• **Task requirements**
Once you reach the line containing "red hexagon: (408, 168)" in the data below, restate each line word for word up to and including the one containing "green rectangle: (195, 289)".

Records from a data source
>>
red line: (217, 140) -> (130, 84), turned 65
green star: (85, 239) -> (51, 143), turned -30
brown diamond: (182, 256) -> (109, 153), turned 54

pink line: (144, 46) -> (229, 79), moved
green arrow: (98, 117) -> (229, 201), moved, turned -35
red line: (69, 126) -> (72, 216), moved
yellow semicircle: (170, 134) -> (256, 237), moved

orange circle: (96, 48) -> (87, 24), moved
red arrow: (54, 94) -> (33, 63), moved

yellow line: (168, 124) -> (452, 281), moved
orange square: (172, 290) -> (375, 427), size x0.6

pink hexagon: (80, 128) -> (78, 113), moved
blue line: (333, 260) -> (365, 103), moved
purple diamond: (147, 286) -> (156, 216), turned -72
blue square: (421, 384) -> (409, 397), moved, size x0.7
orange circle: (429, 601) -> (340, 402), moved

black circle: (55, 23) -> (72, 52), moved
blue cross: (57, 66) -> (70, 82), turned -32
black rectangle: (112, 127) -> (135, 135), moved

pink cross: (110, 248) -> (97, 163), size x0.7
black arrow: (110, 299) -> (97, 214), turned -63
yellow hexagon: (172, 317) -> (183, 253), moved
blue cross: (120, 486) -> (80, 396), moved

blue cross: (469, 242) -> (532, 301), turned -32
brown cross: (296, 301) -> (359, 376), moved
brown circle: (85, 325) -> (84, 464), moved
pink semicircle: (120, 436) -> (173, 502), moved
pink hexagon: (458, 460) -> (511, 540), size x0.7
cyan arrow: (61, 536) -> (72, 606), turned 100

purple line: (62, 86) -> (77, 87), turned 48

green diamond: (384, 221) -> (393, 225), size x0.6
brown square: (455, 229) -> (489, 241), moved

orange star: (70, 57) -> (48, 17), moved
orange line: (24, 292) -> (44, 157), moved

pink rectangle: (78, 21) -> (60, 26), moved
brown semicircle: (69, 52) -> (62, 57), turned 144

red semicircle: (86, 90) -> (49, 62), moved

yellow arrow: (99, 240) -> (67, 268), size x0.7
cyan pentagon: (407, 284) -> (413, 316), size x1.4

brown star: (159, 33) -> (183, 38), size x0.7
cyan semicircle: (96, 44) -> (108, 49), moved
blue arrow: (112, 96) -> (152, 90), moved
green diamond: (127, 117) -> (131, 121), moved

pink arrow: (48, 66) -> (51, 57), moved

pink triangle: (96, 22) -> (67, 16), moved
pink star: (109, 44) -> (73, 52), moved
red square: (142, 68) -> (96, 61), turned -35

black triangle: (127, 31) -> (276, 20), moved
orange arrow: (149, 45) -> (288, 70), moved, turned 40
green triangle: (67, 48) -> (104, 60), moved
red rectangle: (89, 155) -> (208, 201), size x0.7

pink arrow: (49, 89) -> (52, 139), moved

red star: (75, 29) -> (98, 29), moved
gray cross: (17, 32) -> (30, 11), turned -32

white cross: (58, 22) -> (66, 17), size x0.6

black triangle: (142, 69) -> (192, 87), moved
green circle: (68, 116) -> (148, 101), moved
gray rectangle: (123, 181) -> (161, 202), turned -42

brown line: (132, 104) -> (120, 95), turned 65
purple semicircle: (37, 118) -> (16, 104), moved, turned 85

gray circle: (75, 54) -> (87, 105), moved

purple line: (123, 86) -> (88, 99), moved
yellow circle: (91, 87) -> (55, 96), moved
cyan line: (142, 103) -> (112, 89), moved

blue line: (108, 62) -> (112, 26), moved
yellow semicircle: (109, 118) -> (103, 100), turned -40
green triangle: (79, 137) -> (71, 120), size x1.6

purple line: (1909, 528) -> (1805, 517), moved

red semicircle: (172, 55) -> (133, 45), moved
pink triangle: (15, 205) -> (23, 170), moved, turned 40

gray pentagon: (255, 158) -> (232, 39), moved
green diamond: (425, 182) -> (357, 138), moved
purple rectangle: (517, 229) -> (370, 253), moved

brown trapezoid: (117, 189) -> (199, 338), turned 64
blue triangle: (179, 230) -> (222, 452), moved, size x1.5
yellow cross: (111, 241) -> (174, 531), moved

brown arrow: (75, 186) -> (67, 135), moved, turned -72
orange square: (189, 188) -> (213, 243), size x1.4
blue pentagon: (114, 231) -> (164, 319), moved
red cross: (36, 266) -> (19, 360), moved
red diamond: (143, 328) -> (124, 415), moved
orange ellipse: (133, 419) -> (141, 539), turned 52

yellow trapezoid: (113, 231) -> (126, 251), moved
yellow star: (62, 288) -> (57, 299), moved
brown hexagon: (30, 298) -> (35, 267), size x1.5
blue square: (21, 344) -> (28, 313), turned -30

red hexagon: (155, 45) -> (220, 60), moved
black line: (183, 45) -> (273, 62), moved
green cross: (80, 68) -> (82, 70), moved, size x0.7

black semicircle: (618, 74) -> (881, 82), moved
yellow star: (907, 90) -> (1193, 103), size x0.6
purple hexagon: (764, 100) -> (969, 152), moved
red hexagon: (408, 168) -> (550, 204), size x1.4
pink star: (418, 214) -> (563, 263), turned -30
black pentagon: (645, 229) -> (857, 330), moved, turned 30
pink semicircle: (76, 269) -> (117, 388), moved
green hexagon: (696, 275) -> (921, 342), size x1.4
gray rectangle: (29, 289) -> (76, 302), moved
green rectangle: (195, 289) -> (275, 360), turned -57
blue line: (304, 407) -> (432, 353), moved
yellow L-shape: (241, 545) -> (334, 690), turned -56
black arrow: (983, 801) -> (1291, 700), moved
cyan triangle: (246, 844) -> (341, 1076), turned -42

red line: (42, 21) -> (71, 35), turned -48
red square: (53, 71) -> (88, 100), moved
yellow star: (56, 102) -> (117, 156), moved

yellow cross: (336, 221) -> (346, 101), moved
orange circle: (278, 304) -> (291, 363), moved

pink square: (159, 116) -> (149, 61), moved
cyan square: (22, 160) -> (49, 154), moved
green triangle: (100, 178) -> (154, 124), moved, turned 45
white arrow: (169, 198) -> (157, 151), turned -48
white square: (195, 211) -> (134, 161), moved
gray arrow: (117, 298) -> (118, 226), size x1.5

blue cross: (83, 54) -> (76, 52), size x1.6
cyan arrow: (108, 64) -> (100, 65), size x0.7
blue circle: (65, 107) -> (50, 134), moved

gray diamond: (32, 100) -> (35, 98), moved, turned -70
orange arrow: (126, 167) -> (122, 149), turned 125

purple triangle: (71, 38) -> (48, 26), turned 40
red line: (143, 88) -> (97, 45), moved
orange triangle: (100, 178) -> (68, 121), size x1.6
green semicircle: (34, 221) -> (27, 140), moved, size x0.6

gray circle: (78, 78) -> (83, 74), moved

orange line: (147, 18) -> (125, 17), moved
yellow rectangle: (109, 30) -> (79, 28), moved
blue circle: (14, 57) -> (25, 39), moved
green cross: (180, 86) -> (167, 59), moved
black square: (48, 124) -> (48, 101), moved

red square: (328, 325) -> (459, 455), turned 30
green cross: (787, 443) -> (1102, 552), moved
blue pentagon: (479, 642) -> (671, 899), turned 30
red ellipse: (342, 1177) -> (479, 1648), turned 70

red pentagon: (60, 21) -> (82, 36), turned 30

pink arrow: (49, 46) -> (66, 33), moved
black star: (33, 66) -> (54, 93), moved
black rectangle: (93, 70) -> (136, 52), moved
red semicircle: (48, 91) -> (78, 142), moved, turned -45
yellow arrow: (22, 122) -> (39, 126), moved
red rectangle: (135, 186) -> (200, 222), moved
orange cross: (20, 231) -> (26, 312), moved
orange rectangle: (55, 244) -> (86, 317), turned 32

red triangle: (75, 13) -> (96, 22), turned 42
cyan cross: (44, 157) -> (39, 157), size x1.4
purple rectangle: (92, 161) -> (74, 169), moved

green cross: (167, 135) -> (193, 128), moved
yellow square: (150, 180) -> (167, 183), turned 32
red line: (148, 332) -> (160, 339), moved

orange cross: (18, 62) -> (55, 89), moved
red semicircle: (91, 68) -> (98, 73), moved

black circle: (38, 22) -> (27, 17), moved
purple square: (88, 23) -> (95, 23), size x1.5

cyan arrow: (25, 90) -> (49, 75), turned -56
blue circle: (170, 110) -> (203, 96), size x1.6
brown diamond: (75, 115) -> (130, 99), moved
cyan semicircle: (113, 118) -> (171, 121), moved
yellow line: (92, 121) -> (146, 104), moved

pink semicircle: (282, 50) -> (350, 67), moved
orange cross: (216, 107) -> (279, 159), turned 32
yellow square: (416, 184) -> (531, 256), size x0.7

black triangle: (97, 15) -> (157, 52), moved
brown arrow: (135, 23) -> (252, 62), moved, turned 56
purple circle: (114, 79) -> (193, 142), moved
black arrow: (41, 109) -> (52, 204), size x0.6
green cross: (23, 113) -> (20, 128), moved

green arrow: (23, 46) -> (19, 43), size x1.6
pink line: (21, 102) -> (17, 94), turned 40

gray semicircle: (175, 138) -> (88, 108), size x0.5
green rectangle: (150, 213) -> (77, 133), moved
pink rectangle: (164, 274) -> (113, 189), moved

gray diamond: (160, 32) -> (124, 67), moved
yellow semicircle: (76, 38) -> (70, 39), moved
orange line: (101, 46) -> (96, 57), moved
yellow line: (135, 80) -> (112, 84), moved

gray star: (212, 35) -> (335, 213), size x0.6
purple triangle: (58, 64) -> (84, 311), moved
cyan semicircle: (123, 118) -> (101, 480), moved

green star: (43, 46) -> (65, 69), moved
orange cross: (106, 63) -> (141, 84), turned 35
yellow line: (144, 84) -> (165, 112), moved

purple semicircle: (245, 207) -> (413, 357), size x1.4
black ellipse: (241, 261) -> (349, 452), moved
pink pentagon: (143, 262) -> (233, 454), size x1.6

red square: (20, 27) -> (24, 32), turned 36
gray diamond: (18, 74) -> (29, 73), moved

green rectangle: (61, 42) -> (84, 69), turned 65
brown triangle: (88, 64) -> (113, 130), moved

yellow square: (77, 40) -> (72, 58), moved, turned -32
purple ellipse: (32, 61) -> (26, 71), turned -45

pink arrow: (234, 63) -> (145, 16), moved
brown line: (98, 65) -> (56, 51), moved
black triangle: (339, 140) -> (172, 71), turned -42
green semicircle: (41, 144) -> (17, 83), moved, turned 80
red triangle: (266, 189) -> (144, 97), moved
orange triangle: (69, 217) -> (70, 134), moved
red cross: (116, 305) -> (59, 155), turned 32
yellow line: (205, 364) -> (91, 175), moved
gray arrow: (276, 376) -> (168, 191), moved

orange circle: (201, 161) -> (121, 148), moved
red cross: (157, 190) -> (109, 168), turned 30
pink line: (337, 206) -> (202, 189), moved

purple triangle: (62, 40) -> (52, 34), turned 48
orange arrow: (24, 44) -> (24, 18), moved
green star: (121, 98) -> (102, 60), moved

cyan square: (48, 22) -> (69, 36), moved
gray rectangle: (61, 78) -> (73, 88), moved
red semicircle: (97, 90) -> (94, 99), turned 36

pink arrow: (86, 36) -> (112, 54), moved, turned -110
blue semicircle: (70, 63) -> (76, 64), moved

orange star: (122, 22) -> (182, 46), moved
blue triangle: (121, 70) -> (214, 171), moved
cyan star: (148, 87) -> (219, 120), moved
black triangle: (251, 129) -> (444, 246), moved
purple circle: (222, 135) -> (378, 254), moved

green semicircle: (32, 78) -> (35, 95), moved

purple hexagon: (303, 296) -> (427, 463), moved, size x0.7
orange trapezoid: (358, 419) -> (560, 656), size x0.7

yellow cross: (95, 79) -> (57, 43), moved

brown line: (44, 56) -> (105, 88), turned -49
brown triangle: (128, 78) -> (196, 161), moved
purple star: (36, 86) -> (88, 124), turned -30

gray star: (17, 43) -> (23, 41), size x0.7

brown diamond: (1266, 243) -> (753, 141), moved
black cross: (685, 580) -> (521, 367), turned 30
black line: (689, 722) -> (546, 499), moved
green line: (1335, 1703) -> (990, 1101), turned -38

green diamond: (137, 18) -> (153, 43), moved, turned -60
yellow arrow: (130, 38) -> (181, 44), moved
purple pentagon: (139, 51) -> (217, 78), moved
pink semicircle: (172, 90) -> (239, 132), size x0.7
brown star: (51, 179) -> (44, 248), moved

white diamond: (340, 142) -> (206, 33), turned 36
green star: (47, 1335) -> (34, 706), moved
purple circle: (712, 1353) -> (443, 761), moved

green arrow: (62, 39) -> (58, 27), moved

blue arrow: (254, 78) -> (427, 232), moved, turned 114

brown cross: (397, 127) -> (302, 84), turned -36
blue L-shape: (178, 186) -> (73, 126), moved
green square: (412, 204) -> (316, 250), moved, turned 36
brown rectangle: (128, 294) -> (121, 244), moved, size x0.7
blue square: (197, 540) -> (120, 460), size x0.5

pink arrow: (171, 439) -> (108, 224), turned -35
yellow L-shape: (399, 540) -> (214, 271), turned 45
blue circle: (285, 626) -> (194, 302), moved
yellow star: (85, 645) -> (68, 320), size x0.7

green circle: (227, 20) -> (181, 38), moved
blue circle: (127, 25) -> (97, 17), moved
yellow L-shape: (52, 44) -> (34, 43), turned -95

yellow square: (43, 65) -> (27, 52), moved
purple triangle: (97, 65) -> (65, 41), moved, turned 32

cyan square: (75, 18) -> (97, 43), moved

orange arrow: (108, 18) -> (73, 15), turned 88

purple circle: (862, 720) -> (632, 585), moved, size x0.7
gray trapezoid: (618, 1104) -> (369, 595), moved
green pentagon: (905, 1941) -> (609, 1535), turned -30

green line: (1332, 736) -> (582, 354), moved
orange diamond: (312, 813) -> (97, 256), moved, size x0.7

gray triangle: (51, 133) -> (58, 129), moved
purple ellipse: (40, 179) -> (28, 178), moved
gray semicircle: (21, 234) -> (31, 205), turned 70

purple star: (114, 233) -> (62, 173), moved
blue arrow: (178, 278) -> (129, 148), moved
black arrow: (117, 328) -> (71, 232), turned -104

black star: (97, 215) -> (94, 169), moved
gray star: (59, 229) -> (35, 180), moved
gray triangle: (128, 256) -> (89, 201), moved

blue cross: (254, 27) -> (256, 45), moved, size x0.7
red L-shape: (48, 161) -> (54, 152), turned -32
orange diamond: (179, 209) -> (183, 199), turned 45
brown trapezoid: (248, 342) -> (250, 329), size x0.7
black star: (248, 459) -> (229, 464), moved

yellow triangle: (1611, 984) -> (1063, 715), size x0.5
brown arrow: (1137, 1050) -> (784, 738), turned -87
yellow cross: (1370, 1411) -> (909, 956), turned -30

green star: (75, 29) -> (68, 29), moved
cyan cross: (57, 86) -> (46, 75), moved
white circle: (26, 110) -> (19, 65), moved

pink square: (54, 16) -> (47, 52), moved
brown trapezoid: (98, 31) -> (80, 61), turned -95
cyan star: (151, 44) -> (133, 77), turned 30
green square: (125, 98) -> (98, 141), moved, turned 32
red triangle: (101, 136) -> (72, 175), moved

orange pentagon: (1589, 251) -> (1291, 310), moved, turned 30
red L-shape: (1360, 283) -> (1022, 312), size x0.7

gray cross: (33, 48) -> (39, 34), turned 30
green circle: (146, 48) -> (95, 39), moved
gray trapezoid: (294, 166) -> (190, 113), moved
<<
• **Task result**
red hexagon: (408, 168) -> (550, 204), size x1.4
pink star: (418, 214) -> (563, 263), turned -30
black pentagon: (645, 229) -> (857, 330), moved, turned 30
pink semicircle: (76, 269) -> (117, 388), moved
green hexagon: (696, 275) -> (921, 342), size x1.4
gray rectangle: (29, 289) -> (76, 302), moved
green rectangle: (195, 289) -> (275, 360), turned -57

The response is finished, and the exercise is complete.